:: What to do ::
Among the entries that follow, the required portion opens with the line containing "C3: none -> 22nF (GND, VOL)" and closes with the line containing "R1: 1k (SCL, VA) -> 3.3k (SCL, VA)". Give that portion again exactly, and nothing else.

:: Provided entries ::
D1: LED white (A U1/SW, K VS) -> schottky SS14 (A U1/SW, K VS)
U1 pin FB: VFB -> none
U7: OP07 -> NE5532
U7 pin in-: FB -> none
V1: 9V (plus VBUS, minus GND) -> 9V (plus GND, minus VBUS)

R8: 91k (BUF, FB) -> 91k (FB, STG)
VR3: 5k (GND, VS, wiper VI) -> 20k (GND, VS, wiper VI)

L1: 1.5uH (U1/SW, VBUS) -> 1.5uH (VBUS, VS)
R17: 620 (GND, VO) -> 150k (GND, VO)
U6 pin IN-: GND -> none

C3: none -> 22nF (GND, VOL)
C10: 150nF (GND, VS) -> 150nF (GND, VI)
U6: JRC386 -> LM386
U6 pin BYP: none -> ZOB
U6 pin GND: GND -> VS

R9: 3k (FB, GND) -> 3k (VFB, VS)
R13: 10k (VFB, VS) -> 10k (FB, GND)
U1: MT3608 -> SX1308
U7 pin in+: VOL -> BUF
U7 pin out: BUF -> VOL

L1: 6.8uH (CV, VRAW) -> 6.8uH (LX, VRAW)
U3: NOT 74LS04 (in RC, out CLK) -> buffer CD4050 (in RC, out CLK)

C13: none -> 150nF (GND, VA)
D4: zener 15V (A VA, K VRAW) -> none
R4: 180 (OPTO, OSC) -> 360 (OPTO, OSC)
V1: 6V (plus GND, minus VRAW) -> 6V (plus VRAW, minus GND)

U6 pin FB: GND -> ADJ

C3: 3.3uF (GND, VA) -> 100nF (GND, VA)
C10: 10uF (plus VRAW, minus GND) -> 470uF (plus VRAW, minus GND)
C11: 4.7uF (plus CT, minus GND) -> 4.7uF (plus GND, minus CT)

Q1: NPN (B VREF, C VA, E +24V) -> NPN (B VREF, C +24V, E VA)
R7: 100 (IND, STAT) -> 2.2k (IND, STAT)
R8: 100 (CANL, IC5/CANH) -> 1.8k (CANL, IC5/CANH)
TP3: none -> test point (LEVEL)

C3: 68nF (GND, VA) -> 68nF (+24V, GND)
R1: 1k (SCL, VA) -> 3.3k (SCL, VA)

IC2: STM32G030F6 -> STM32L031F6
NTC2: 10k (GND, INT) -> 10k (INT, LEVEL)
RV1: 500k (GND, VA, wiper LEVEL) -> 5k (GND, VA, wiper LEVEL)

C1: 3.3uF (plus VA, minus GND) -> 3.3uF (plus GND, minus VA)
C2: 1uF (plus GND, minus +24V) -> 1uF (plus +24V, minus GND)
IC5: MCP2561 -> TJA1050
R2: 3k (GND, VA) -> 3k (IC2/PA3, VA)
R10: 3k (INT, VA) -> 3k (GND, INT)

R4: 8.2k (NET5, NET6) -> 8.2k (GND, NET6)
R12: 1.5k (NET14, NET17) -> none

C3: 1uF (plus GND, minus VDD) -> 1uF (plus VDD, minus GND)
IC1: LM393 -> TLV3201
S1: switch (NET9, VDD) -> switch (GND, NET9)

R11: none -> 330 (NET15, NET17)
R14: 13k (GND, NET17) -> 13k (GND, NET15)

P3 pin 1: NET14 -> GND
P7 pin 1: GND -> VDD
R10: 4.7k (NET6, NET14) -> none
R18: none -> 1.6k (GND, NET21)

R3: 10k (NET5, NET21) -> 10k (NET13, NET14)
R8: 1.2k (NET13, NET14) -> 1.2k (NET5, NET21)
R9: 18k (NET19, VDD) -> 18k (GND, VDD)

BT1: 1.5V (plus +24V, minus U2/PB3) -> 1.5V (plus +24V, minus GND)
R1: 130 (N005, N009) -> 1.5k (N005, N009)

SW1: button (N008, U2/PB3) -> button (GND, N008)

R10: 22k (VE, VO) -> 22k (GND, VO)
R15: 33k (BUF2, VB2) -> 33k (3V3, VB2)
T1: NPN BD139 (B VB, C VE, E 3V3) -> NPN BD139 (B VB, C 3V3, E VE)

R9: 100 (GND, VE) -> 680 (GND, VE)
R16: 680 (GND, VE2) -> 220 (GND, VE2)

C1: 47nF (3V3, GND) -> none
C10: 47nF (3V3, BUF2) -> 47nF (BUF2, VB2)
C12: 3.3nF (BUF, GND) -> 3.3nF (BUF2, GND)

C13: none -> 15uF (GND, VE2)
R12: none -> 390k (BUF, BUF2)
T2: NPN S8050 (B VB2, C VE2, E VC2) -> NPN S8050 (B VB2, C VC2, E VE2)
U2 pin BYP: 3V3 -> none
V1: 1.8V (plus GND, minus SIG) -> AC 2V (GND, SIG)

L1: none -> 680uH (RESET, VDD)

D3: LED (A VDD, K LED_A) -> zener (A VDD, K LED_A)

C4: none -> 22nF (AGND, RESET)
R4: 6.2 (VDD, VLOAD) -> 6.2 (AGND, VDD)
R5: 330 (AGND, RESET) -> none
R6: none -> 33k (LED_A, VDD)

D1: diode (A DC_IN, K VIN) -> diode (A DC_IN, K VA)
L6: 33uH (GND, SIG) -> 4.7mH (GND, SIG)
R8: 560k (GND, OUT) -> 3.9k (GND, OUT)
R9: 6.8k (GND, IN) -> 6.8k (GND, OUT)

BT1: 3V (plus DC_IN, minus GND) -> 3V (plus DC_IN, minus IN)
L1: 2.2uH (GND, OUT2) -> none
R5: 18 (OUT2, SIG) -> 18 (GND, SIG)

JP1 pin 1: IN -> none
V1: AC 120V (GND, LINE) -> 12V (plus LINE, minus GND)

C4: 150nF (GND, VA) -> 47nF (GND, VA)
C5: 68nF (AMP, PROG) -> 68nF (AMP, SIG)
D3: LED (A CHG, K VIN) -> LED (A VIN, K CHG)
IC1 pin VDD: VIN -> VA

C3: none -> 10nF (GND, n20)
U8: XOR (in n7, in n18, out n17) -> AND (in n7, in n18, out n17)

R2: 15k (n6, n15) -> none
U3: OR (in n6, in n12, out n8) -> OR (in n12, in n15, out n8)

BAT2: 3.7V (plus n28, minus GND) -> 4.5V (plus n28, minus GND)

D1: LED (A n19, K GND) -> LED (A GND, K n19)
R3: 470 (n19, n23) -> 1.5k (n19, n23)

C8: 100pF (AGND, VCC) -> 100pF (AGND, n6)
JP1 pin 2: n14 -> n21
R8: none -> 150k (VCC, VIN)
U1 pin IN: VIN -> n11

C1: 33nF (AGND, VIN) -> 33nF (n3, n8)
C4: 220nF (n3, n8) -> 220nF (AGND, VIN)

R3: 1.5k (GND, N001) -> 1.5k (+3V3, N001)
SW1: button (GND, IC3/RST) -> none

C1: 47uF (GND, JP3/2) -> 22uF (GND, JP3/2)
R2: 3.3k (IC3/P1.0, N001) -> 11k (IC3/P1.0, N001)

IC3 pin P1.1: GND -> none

:: Task answer ::
C3: none -> 22nF (GND, VOL)
C10: 150nF (GND, VS) -> 150nF (GND, VI)
U6: JRC386 -> LM386
U6 pin BYP: none -> ZOB
U6 pin GND: GND -> VS

R9: 3k (FB, GND) -> 3k (VFB, VS)
R13: 10k (VFB, VS) -> 10k (FB, GND)
U1: MT3608 -> SX1308
U7 pin in+: VOL -> BUF
U7 pin out: BUF -> VOL

L1: 6.8uH (CV, VRAW) -> 6.8uH (LX, VRAW)
U3: NOT 74LS04 (in RC, out CLK) -> buffer CD4050 (in RC, out CLK)

C13: none -> 150nF (GND, VA)
D4: zener 15V (A VA, K VRAW) -> none
R4: 180 (OPTO, OSC) -> 360 (OPTO, OSC)
V1: 6V (plus GND, minus VRAW) -> 6V (plus VRAW, minus GND)

U6 pin FB: GND -> ADJ

C3: 3.3uF (GND, VA) -> 100nF (GND, VA)
C10: 10uF (plus VRAW, minus GND) -> 470uF (plus VRAW, minus GND)
C11: 4.7uF (plus CT, minus GND) -> 4.7uF (plus GND, minus CT)

Q1: NPN (B VREF, C VA, E +24V) -> NPN (B VREF, C +24V, E VA)
R7: 100 (IND, STAT) -> 2.2k (IND, STAT)
R8: 100 (CANL, IC5/CANH) -> 1.8k (CANL, IC5/CANH)
TP3: none -> test point (LEVEL)

C3: 68nF (GND, VA) -> 68nF (+24V, GND)
R1: 1k (SCL, VA) -> 3.3k (SCL, VA)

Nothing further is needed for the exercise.